* **Task to complete**
Find all lines below containing the string "green" and return them.

+ + +

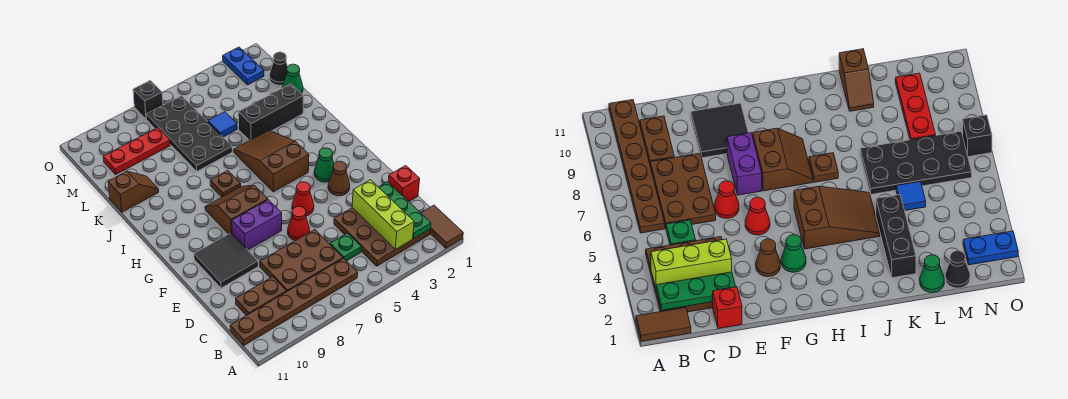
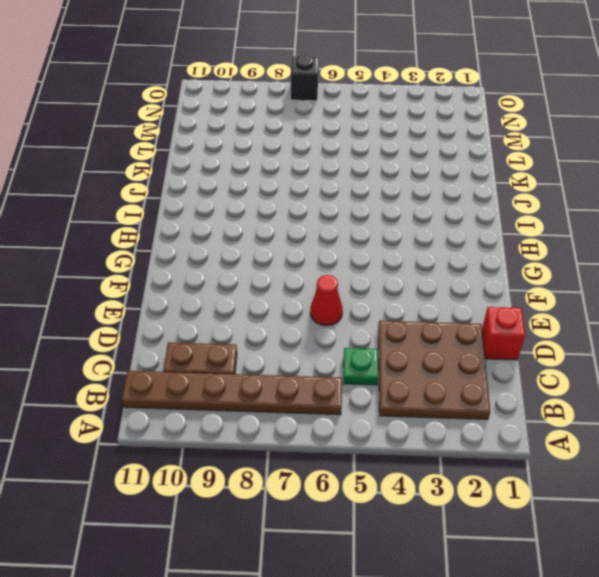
none -> brown tile A1:B1 level 1
none -> brown plate C6:D8 level 1
none -> black tile E9:F10 level 1

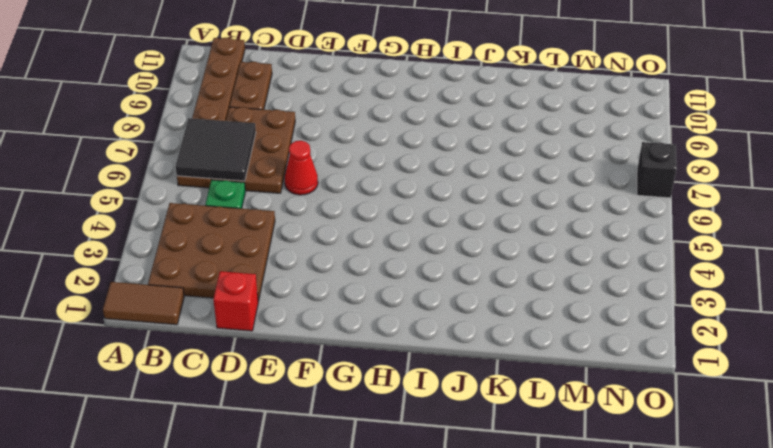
black tile B6:C7 level 2 -> black tile E9:F10 level 1
none -> brown cone F3 level 1
none -> red cone F5 level 1
none -> purple brick F7:F8 level 1

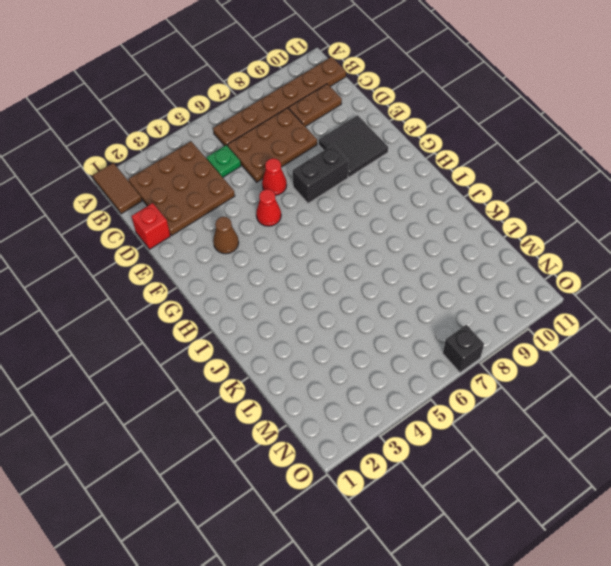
black brick F7:F8 level 1 -> purple brick F7:F8 level 1
none -> green cone G3 level 1
none -> brown slope G7:H8 level 1 top G
none -> brown slope H4:J5 level 1 top H

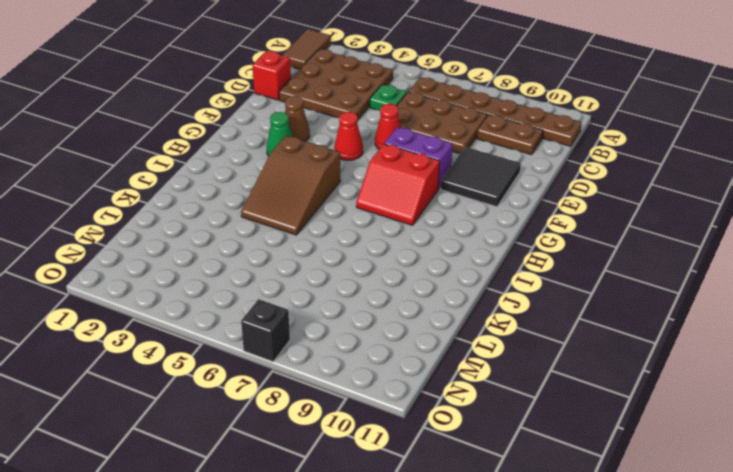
red slope G7:H8 level 1 top G -> brown slope G7:H8 level 1 top G
none -> brown plate I7 level 1
none -> black brick K2:K4 level 1
none -> black plate K6:N7 level 1

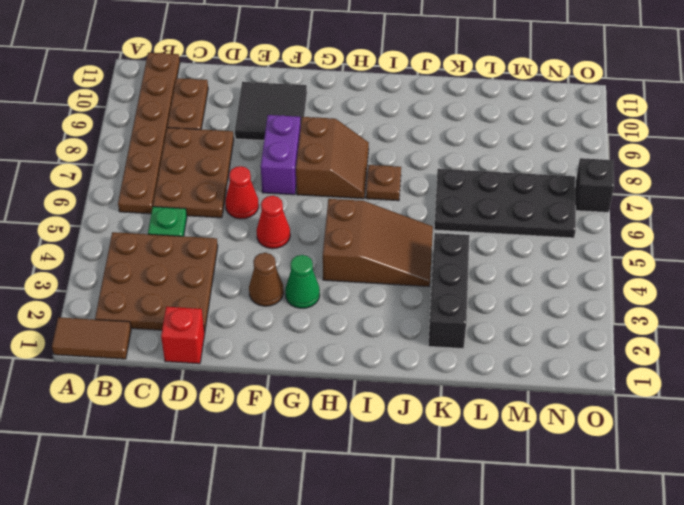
none -> brown slope K10:K11 level 1 top 11
none -> green cone L1 level 1
none -> blue tile L5 level 1

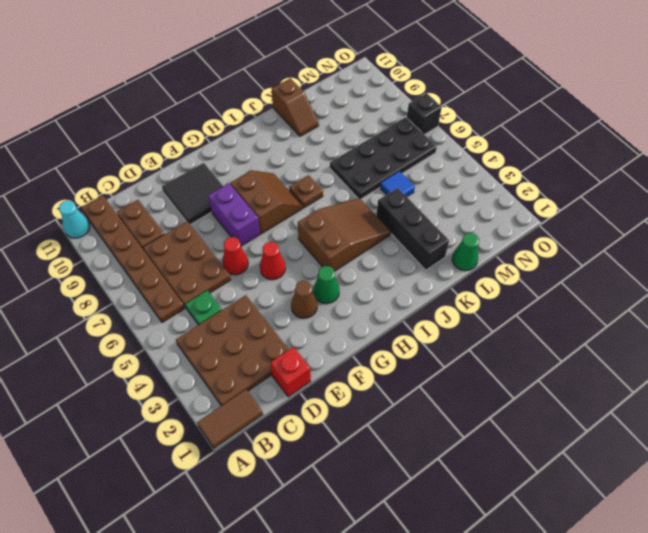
cyan cone A11 level 1 -> none
none -> black cone M1 level 1
none -> red plate M8:M10 level 1
none -> blue plate N2:O2 level 1

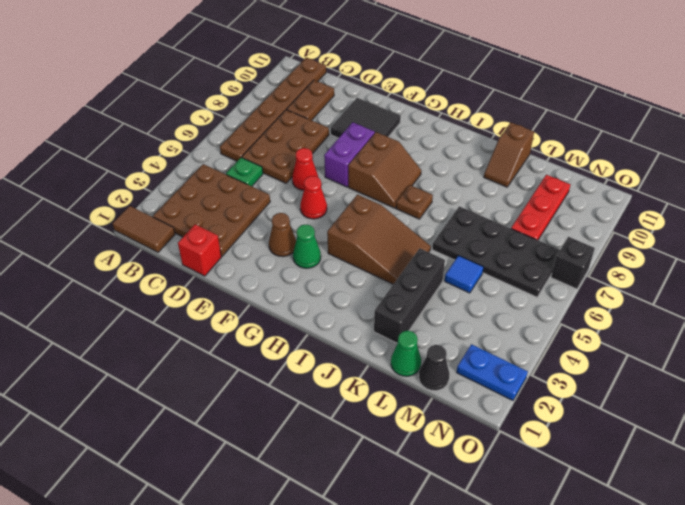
none -> green plate B2:D2 level 2
none -> lime brick B3:D3 level 2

+ + +

* **Answer box**
none -> green cone G3 level 1
none -> green cone L1 level 1
none -> green plate B2:D2 level 2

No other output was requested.